The required lines are those that contain "moved"; pull them out of the data and copy them.

^^^^^^^^

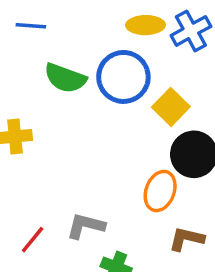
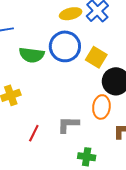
gray L-shape: (86, 226) -> (68, 125), moved
red line: (33, 240) -> (34, 133), moved

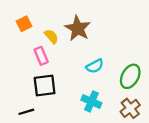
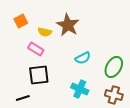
yellow semicircle: (51, 36) -> (45, 32), turned 144
pink rectangle: (41, 56) -> (36, 49), turned -35
brown cross: (130, 108) -> (114, 95), turned -36

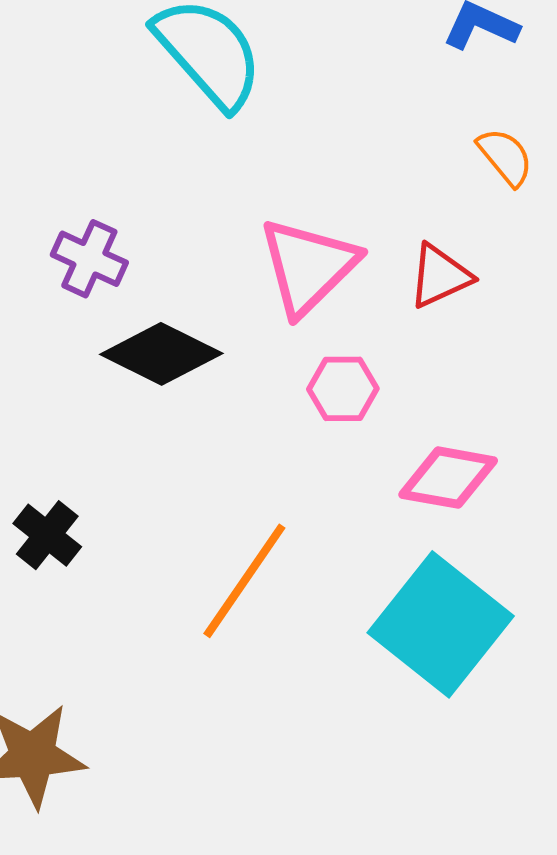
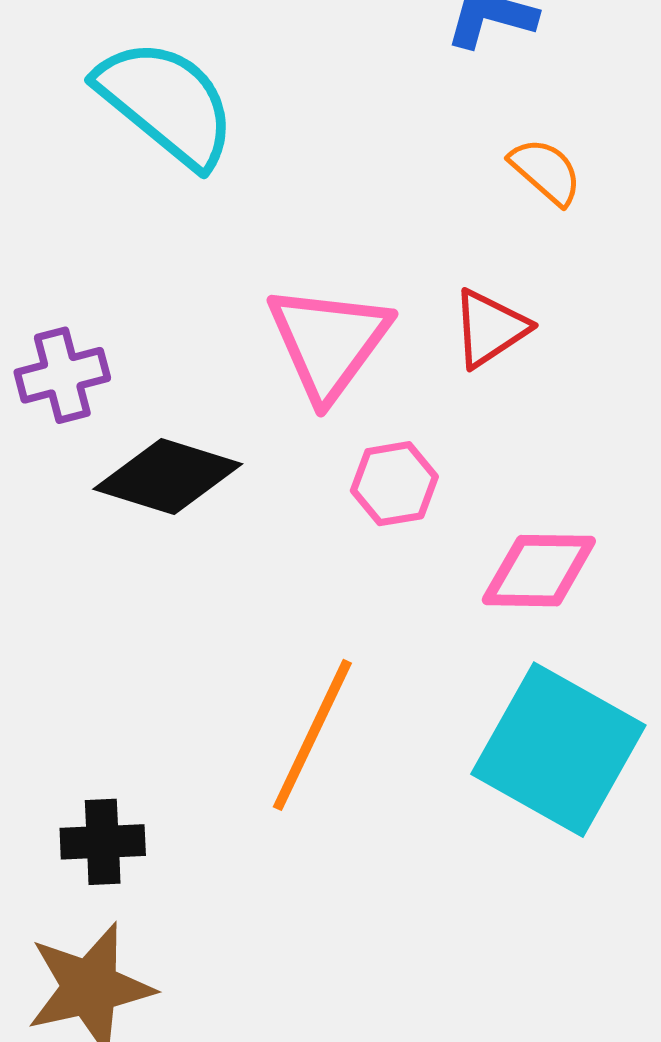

^^^^^^^^

### WRITTEN SOLUTION
gray L-shape: (86, 226) -> (68, 125), moved
red line: (33, 240) -> (34, 133), moved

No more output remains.